INPUT DATA -
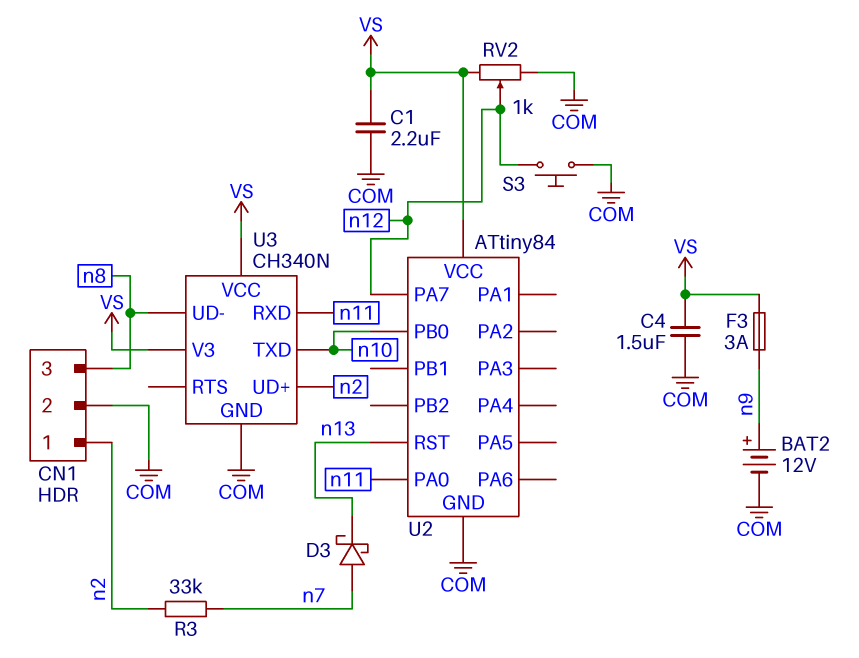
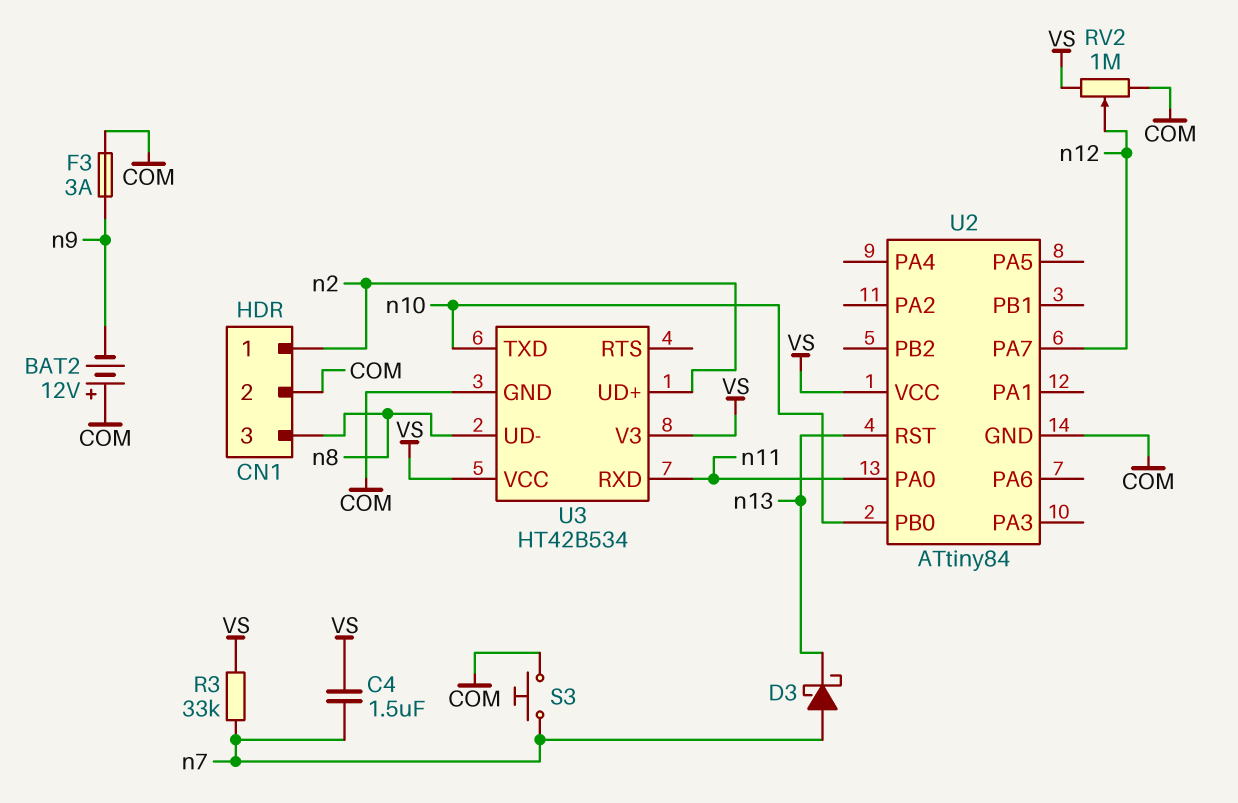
BAT2: 12V (plus n9, minus COM) -> 12V (plus COM, minus n9)
C1: 2.2uF (COM, VS) -> none
C4: 1.5uF (COM, VS) -> 1.5uF (VS, n7)
F3: 3A (VS, n9) -> 3A (COM, n9)
R3: 33k (n2, n7) -> 33k (VS, n7)
RV2: 1k (COM, VS, wiper n12) -> 1M (COM, VS, wiper n12)
S3: button (COM, n12) -> button (COM, n7)
U3: CH340N -> HT42B534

WHAT IS BEING ASKED - All of the records should be set down exactly, minus the pictures they hold.

WORKED SOLUTION -
BAT2: 12V (plus n9, minus COM) -> 12V (plus COM, minus n9)
C1: 2.2uF (COM, VS) -> none
C4: 1.5uF (COM, VS) -> 1.5uF (VS, n7)
F3: 3A (VS, n9) -> 3A (COM, n9)
R3: 33k (n2, n7) -> 33k (VS, n7)
RV2: 1k (COM, VS, wiper n12) -> 1M (COM, VS, wiper n12)
S3: button (COM, n12) -> button (COM, n7)
U3: CH340N -> HT42B534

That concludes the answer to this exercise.